> [Data excerpts]:
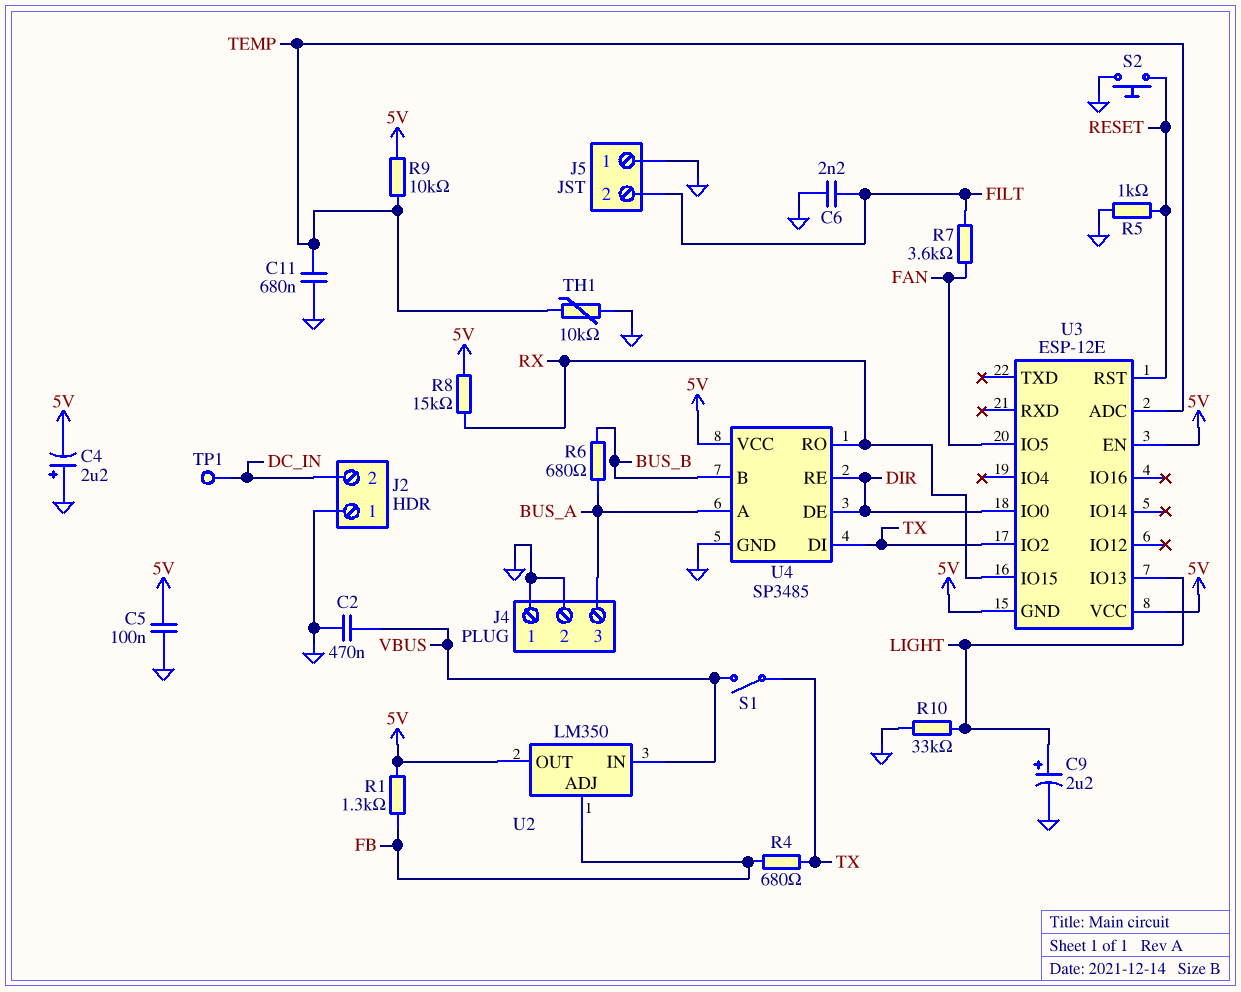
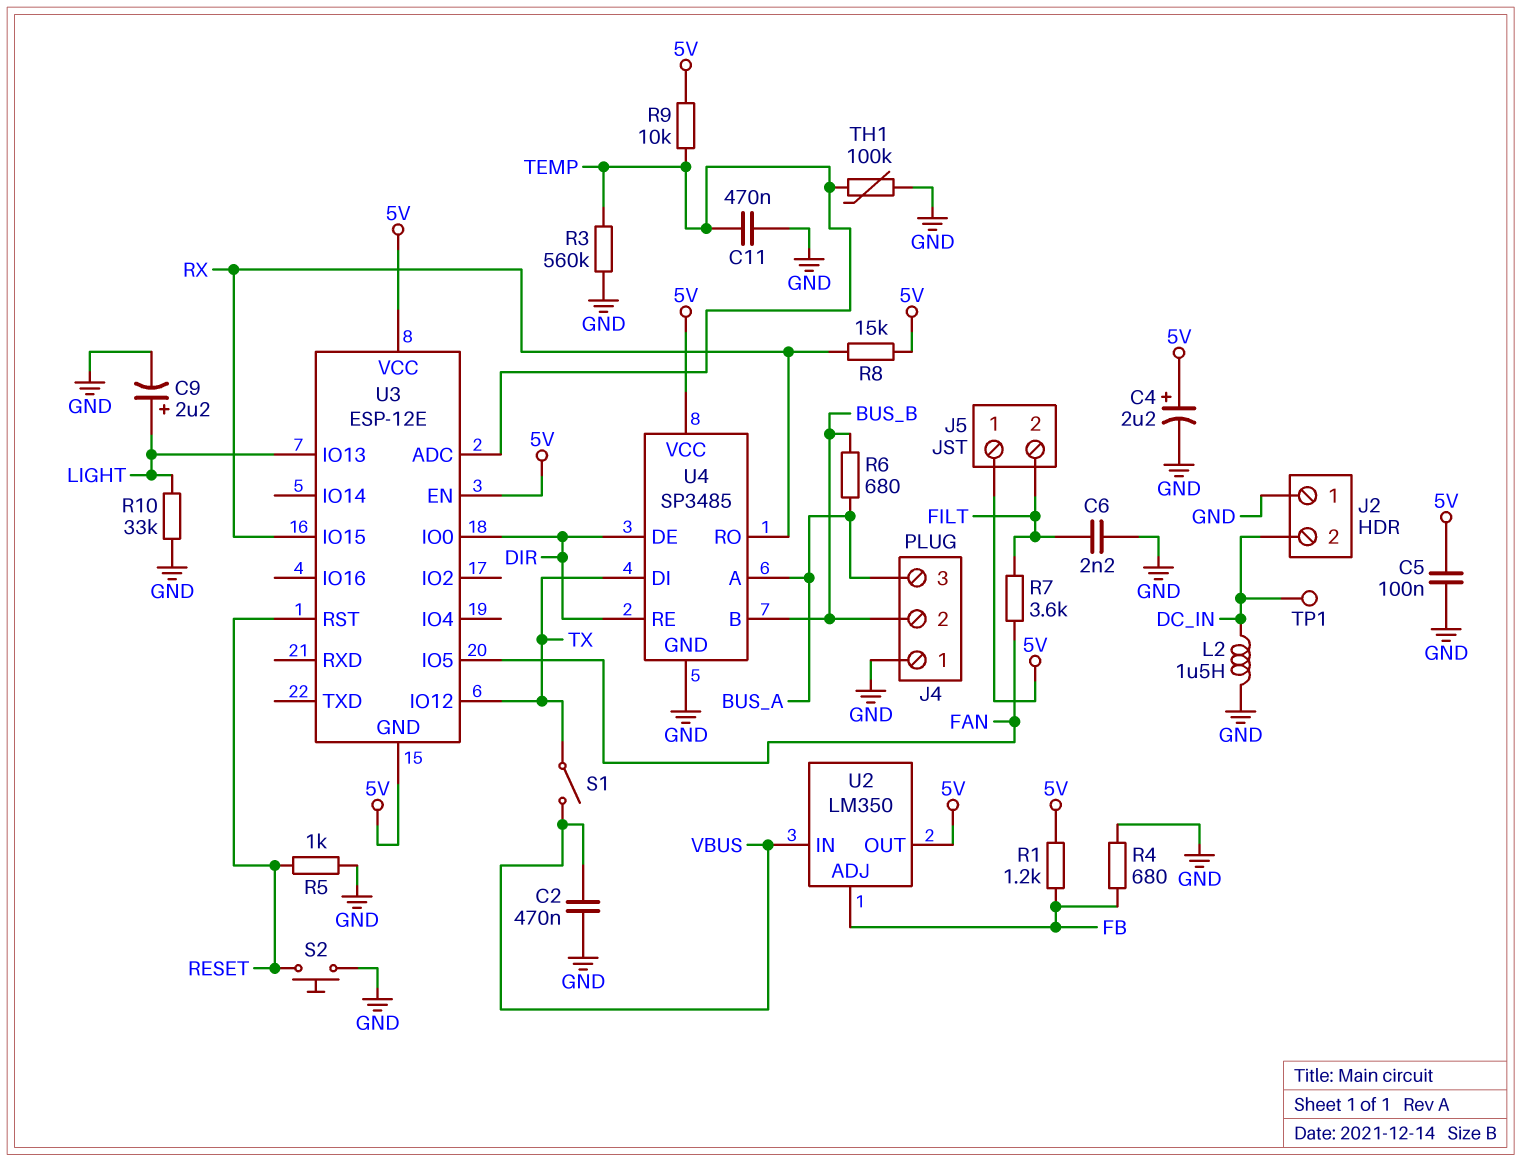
C4: 2.2uF (plus GND, minus 5V) -> 2.2uF (plus 5V, minus GND)
C11: 680nF (GND, TEMP) -> 470nF (GND, TEMP)
J4 pin 2: GND -> BUS_B
J5 pin 1: GND -> 5V
L2: none -> 1.5uH (DC_IN, GND)
R1: 1.3k (5V, FB) -> 1.2k (5V, FB)
R3: none -> 560k (GND, TEMP)
R4: 680 (FB, TX) -> 680 (FB, GND)
TH1: 10k (GND, TEMP) -> 100k (GND, TEMP)
U3 pin IO2: TX -> none
U3 pin IO12: none -> TX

> [Work task]:
For this exercise, please reproduce the records above exactly and drop the images.

> [Result of this task]:
C4: 2.2uF (plus GND, minus 5V) -> 2.2uF (plus 5V, minus GND)
C11: 680nF (GND, TEMP) -> 470nF (GND, TEMP)
J4 pin 2: GND -> BUS_B
J5 pin 1: GND -> 5V
L2: none -> 1.5uH (DC_IN, GND)
R1: 1.3k (5V, FB) -> 1.2k (5V, FB)
R3: none -> 560k (GND, TEMP)
R4: 680 (FB, TX) -> 680 (FB, GND)
TH1: 10k (GND, TEMP) -> 100k (GND, TEMP)
U3 pin IO2: TX -> none
U3 pin IO12: none -> TX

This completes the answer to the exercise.